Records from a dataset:
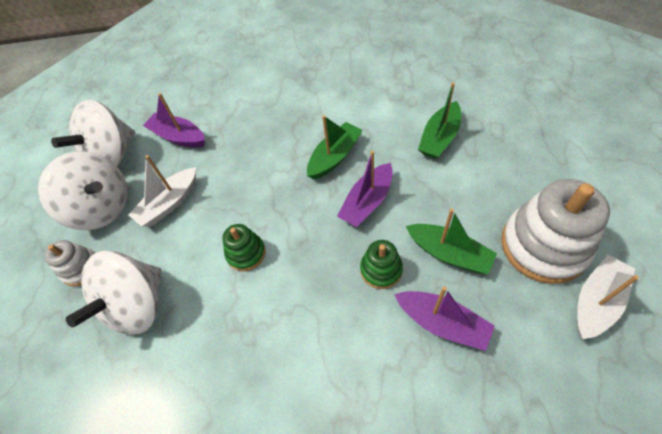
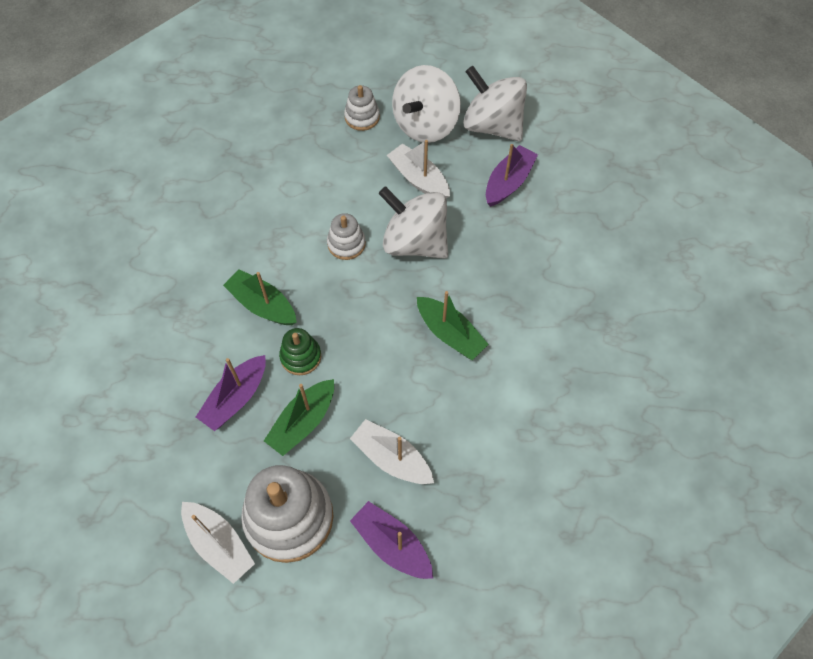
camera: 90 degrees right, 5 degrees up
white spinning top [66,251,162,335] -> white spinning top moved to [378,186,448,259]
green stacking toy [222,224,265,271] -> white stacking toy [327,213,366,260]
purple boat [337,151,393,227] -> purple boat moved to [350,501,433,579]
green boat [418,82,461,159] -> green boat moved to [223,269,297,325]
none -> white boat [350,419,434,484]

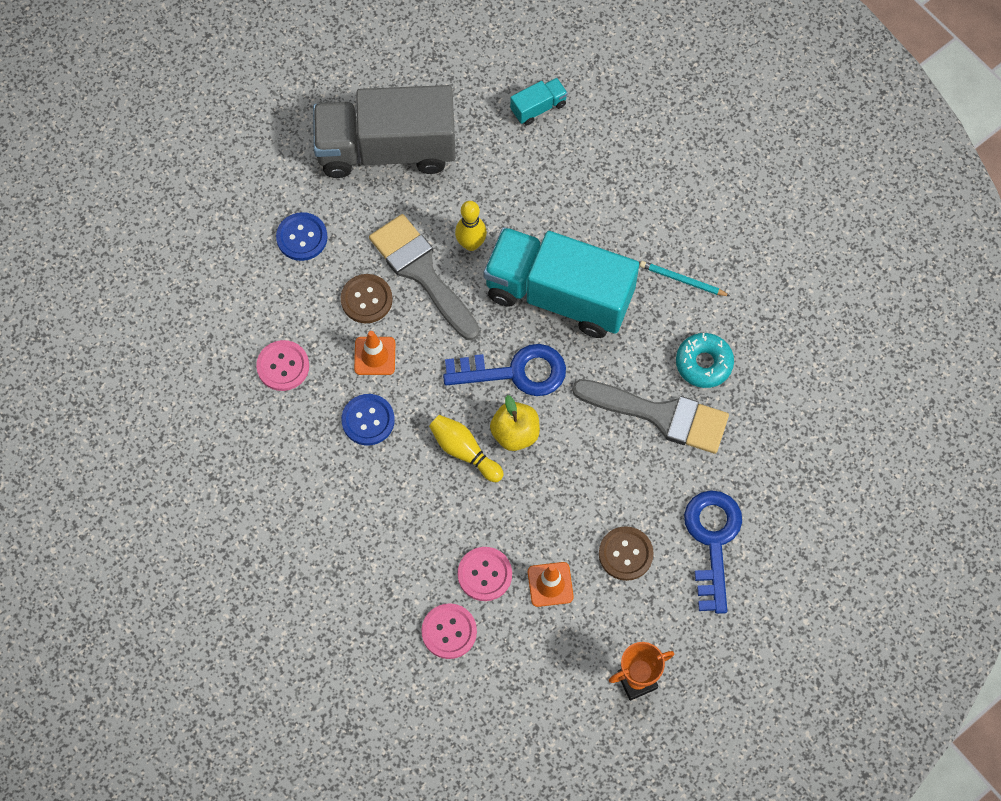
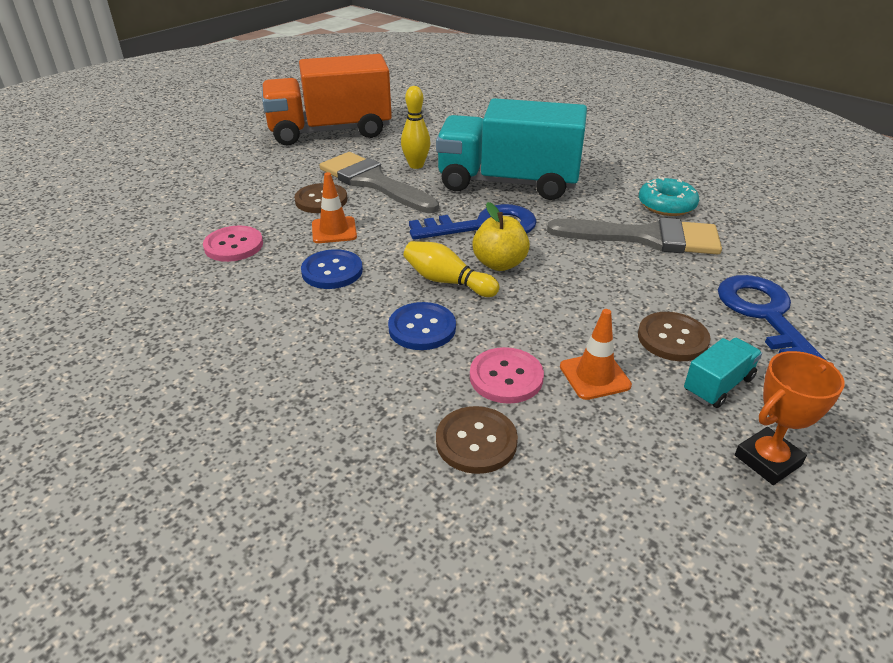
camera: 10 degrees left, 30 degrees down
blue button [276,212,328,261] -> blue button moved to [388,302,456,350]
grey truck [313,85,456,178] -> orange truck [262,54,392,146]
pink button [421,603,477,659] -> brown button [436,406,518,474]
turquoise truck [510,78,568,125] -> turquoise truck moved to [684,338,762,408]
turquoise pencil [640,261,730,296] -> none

## Task details
With the pictures dropped, give every entry above again exactly.

## Expected answer
camera: 90 degrees right, 5 degrees up
white spinning top [66,251,162,335] -> white spinning top moved to [378,186,448,259]
green stacking toy [222,224,265,271] -> white stacking toy [327,213,366,260]
purple boat [337,151,393,227] -> purple boat moved to [350,501,433,579]
green boat [418,82,461,159] -> green boat moved to [223,269,297,325]
none -> white boat [350,419,434,484]

camera: 10 degrees left, 30 degrees down
blue button [276,212,328,261] -> blue button moved to [388,302,456,350]
grey truck [313,85,456,178] -> orange truck [262,54,392,146]
pink button [421,603,477,659] -> brown button [436,406,518,474]
turquoise truck [510,78,568,125] -> turquoise truck moved to [684,338,762,408]
turquoise pencil [640,261,730,296] -> none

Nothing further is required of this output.